■ Exercise prompt:
Give back every record exactly, images excluded.

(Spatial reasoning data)
○ ○ ○ ○ ○
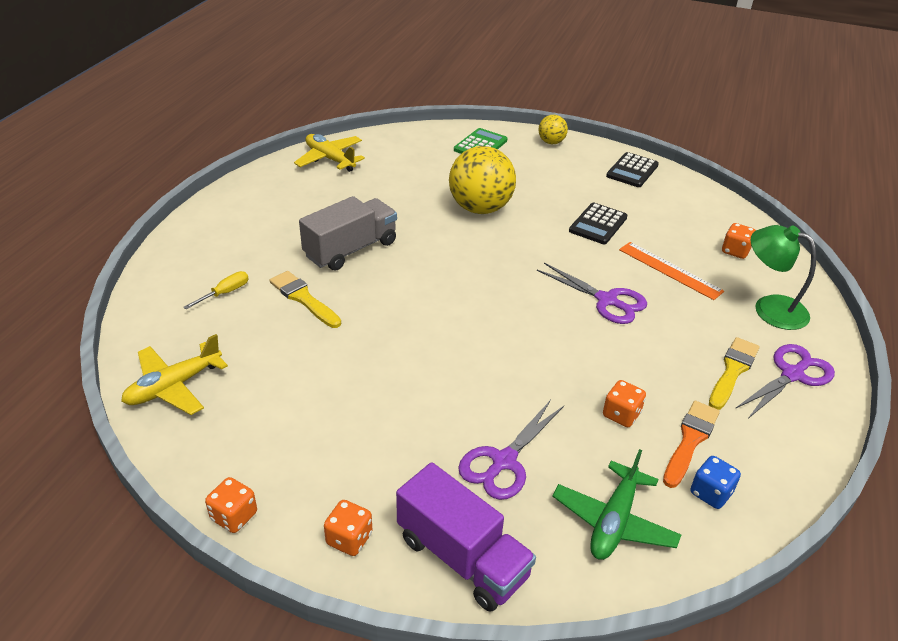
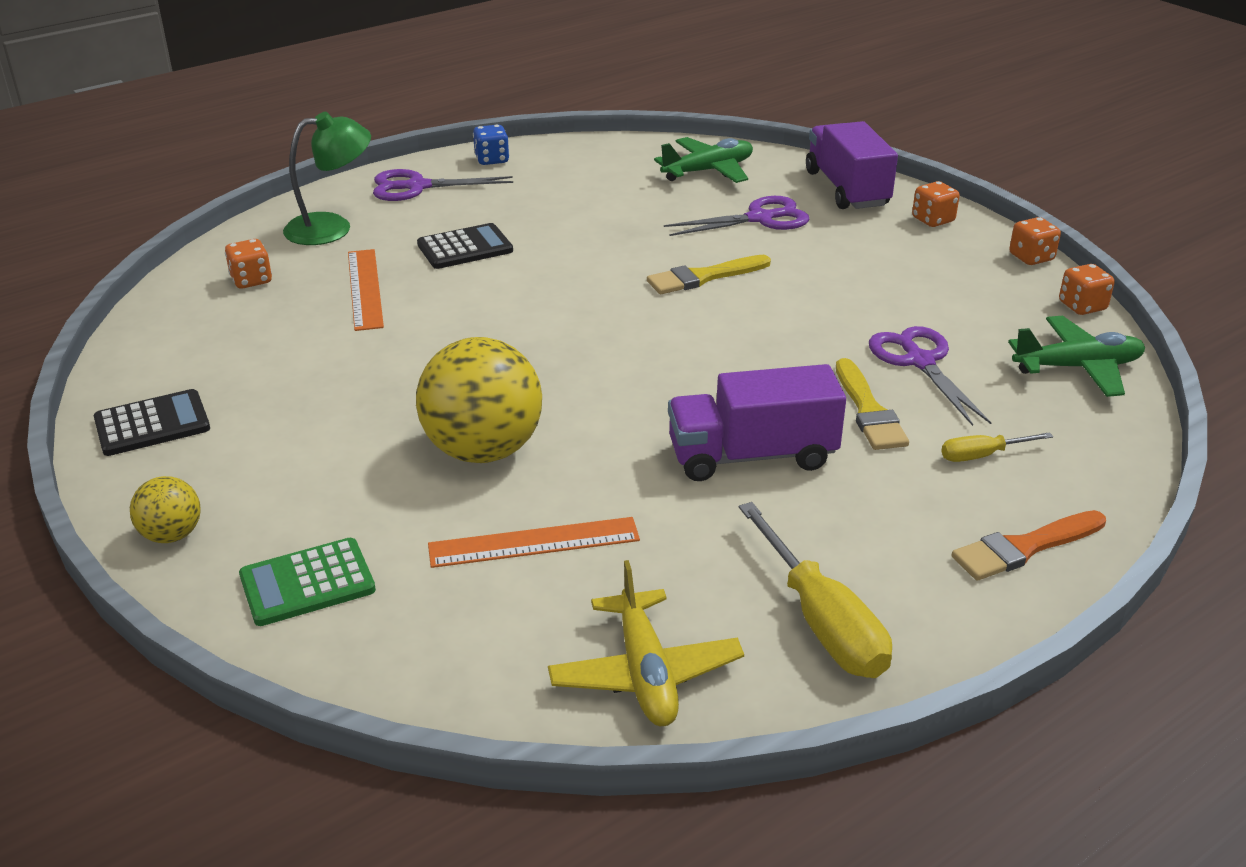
camera: 145 degrees left, 5 degrees down
yellow plane [121,334,228,415] -> green plane [1008,316,1145,397]
grey truck [299,196,397,271] -> purple truck [668,364,846,481]
purple scissors [537,263,647,324] -> purple scissors moved to [869,326,991,426]
black calculator [569,203,627,244] -> black calculator moved to [417,223,513,269]
orange dice [603,380,646,427] -> orange dice moved to [1059,264,1115,315]
orange brush [663,401,720,488] -> orange brush moved to [952,510,1106,581]
blue dice [690,456,741,509] -> blue dice moved to [473,125,509,165]
yellow brush [709,337,760,410] -> yellow brush moved to [647,255,771,294]
green lamp [751,225,816,330] -> green lamp turned 90 degrees counterclockwise [283,112,371,245]
none -> orange ruler [428,517,640,568]
none -> yellow screwdriver [739,502,892,678]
○ ○ ○ ○ ○
■ Response to the task:
camera: 145 degrees left, 5 degrees down
yellow plane [121,334,228,415] -> green plane [1008,316,1145,397]
grey truck [299,196,397,271] -> purple truck [668,364,846,481]
purple scissors [537,263,647,324] -> purple scissors moved to [869,326,991,426]
black calculator [569,203,627,244] -> black calculator moved to [417,223,513,269]
orange dice [603,380,646,427] -> orange dice moved to [1059,264,1115,315]
orange brush [663,401,720,488] -> orange brush moved to [952,510,1106,581]
blue dice [690,456,741,509] -> blue dice moved to [473,125,509,165]
yellow brush [709,337,760,410] -> yellow brush moved to [647,255,771,294]
green lamp [751,225,816,330] -> green lamp turned 90 degrees counterclockwise [283,112,371,245]
none -> orange ruler [428,517,640,568]
none -> yellow screwdriver [739,502,892,678]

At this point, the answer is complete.